[RECORDS FOR THE EXERCISE]
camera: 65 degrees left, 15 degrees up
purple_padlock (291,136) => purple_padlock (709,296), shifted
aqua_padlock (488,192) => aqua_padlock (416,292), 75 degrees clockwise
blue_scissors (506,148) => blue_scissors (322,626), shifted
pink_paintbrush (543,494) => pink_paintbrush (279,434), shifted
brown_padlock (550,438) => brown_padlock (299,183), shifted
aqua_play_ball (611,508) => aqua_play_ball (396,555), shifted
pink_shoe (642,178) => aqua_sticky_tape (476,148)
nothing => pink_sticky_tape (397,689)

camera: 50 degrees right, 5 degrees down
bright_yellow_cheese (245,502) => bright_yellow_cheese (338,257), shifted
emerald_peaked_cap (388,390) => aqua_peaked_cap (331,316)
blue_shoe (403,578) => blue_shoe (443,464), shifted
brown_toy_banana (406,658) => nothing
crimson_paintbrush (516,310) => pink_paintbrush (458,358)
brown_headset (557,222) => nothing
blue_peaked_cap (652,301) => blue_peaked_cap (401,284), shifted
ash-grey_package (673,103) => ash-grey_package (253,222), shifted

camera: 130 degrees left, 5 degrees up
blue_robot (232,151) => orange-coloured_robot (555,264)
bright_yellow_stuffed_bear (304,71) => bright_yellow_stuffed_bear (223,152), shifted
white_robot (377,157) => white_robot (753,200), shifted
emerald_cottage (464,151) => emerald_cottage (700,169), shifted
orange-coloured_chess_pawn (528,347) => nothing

==

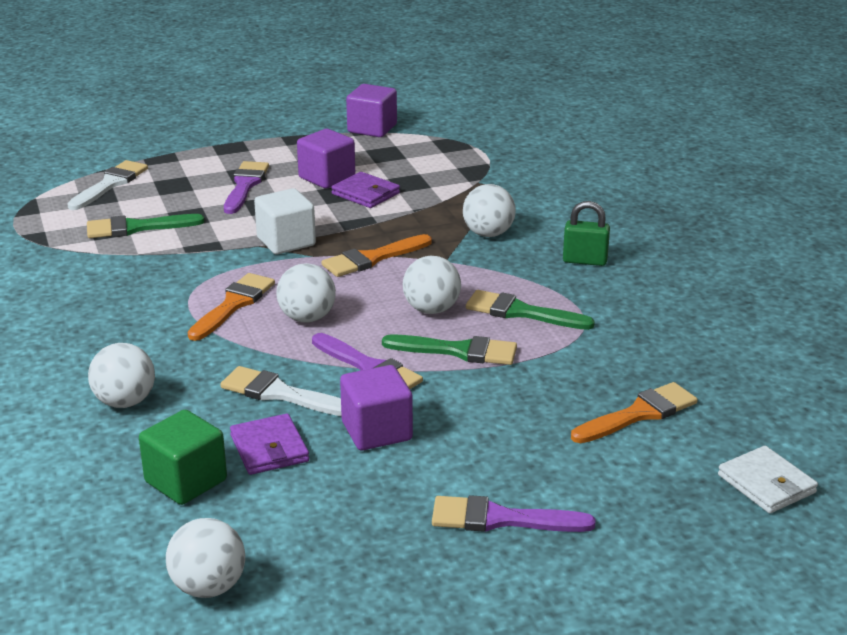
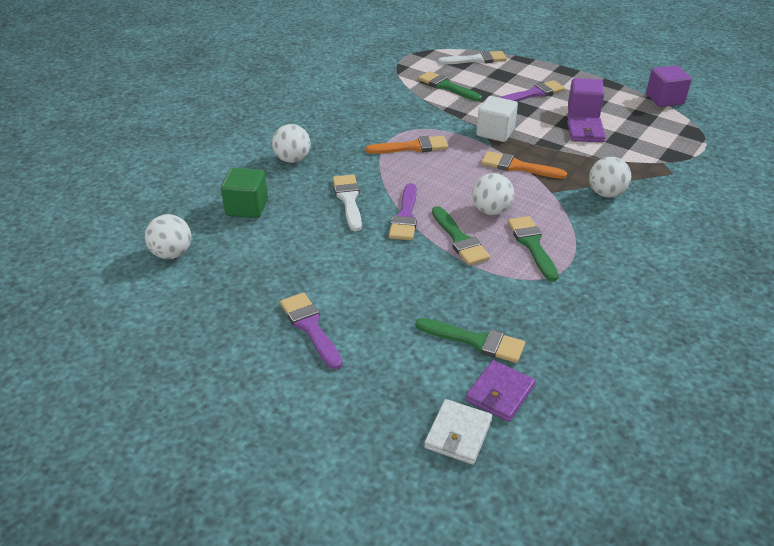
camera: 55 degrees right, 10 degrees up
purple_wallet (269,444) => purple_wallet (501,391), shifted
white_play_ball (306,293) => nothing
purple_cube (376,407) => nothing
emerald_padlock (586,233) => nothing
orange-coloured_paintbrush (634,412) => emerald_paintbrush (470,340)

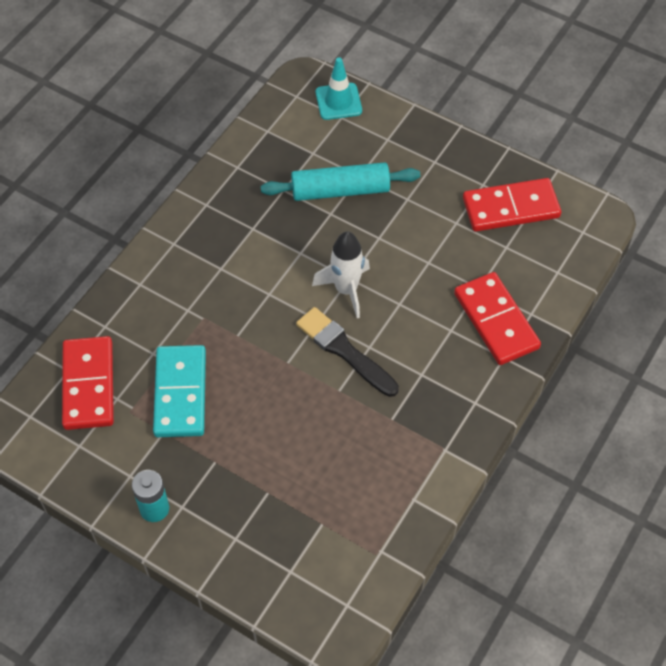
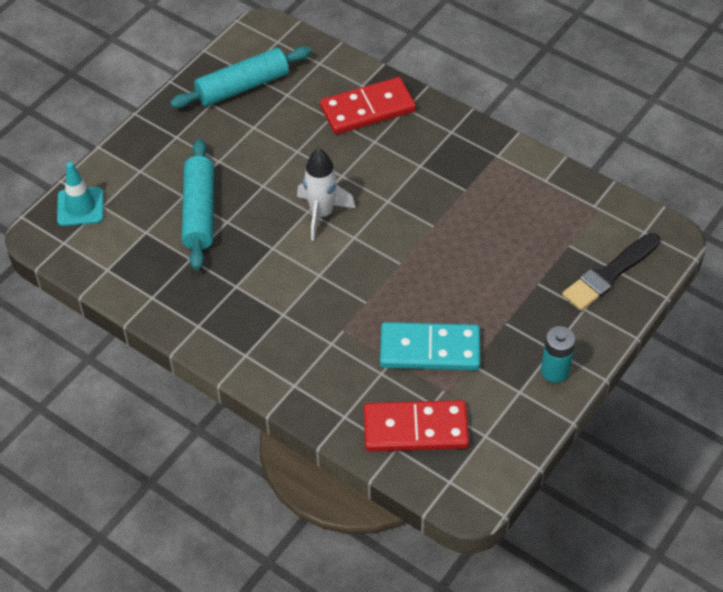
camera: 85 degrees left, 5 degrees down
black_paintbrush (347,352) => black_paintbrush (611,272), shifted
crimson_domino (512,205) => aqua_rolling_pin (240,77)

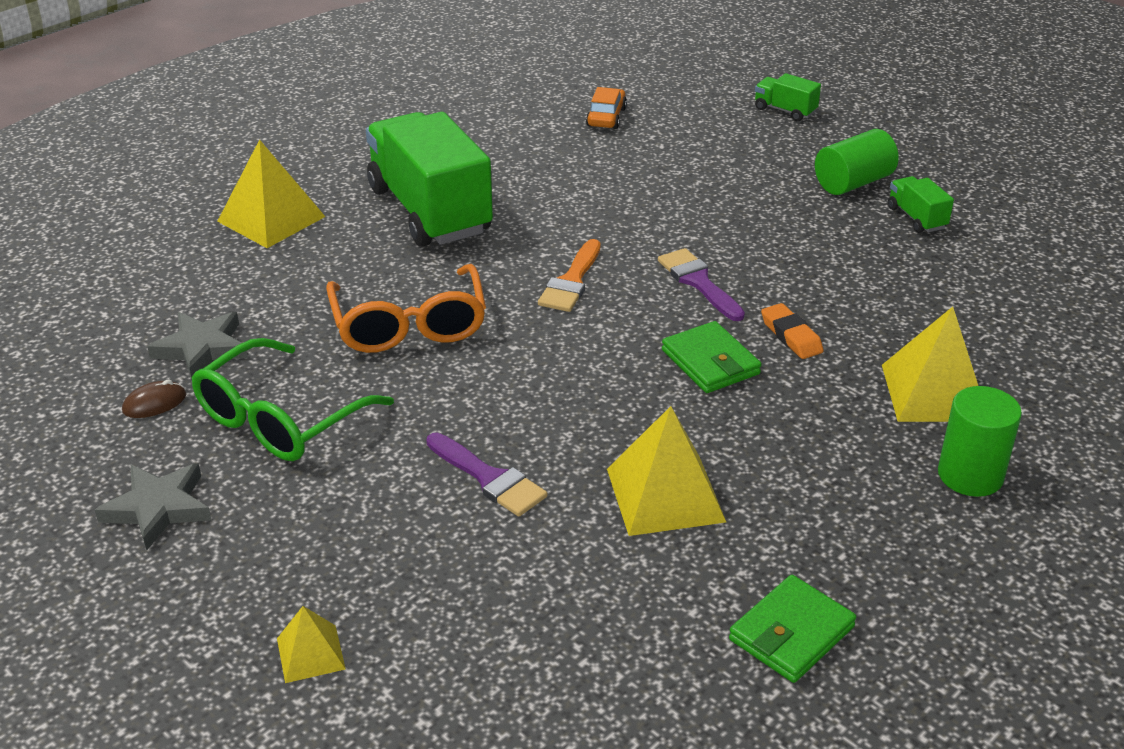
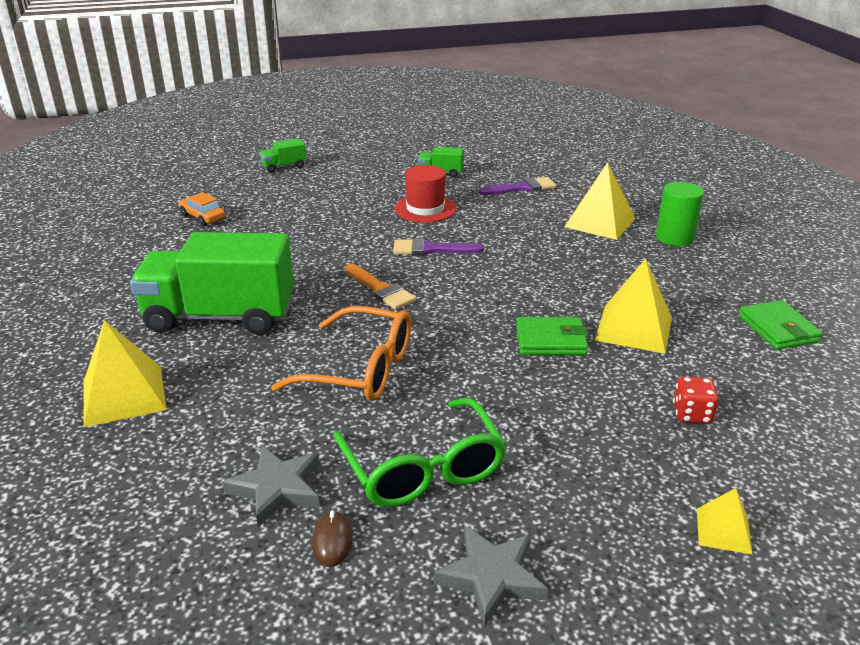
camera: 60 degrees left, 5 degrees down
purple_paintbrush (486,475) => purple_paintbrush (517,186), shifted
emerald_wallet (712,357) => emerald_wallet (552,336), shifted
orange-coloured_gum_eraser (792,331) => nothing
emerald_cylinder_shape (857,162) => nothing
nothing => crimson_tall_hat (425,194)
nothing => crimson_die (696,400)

---

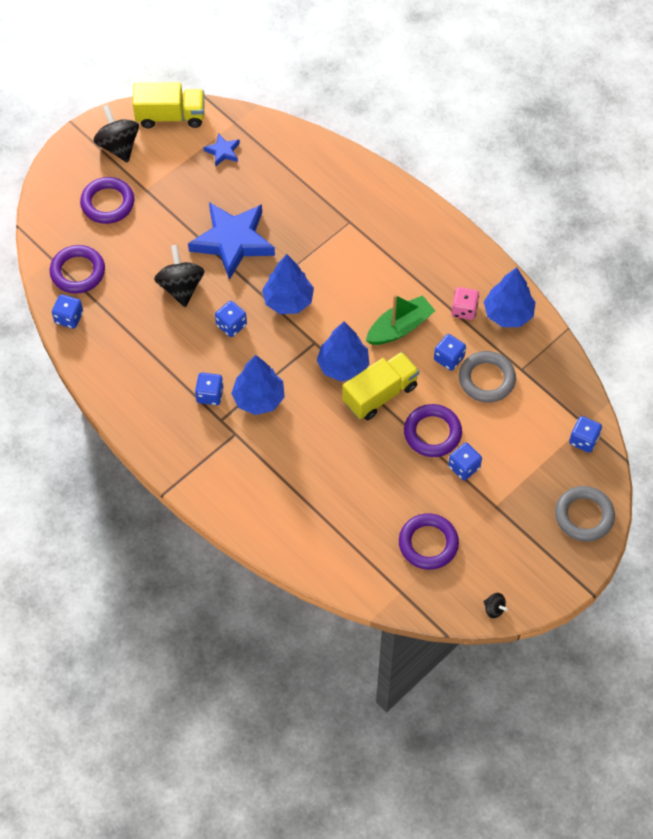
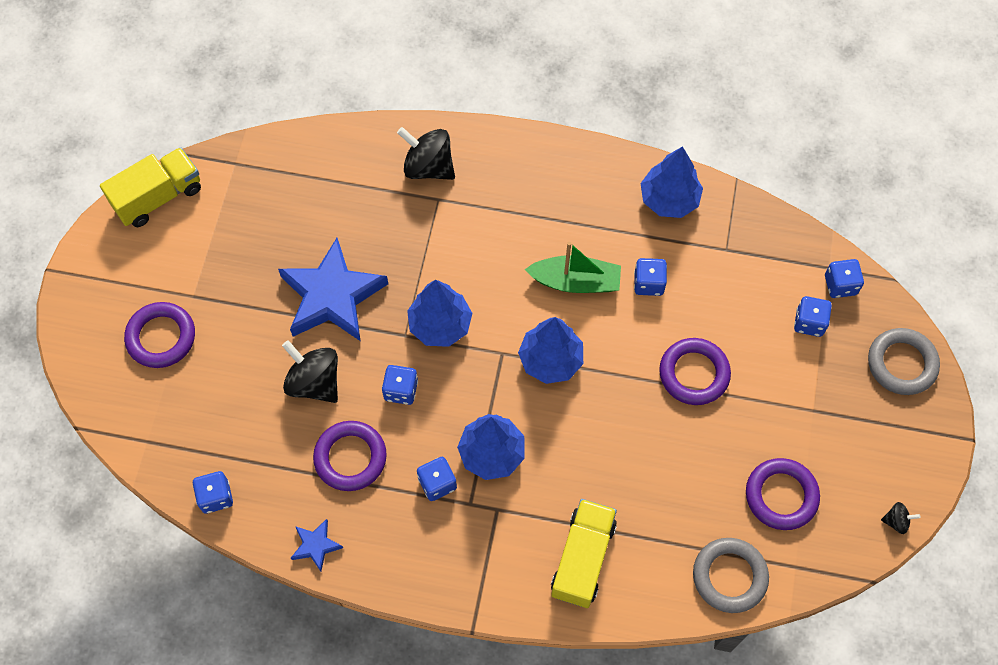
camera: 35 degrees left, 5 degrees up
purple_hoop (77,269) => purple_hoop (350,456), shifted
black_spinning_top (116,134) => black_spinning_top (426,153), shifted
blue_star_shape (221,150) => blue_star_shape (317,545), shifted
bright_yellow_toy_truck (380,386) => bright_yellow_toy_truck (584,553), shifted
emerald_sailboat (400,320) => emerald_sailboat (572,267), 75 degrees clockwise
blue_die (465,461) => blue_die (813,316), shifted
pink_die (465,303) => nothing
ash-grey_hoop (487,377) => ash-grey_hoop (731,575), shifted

[BRIEF] All that is needed is the exact run of lines above from the line containing "camera: 65 degrees left, 15 degrees up" through the line containing "pink_shoe (642,178) =>", both of them included.

[YOUR SOLUTION]
camera: 65 degrees left, 15 degrees up
purple_padlock (291,136) => purple_padlock (709,296), shifted
aqua_padlock (488,192) => aqua_padlock (416,292), 75 degrees clockwise
blue_scissors (506,148) => blue_scissors (322,626), shifted
pink_paintbrush (543,494) => pink_paintbrush (279,434), shifted
brown_padlock (550,438) => brown_padlock (299,183), shifted
aqua_play_ball (611,508) => aqua_play_ball (396,555), shifted
pink_shoe (642,178) => aqua_sticky_tape (476,148)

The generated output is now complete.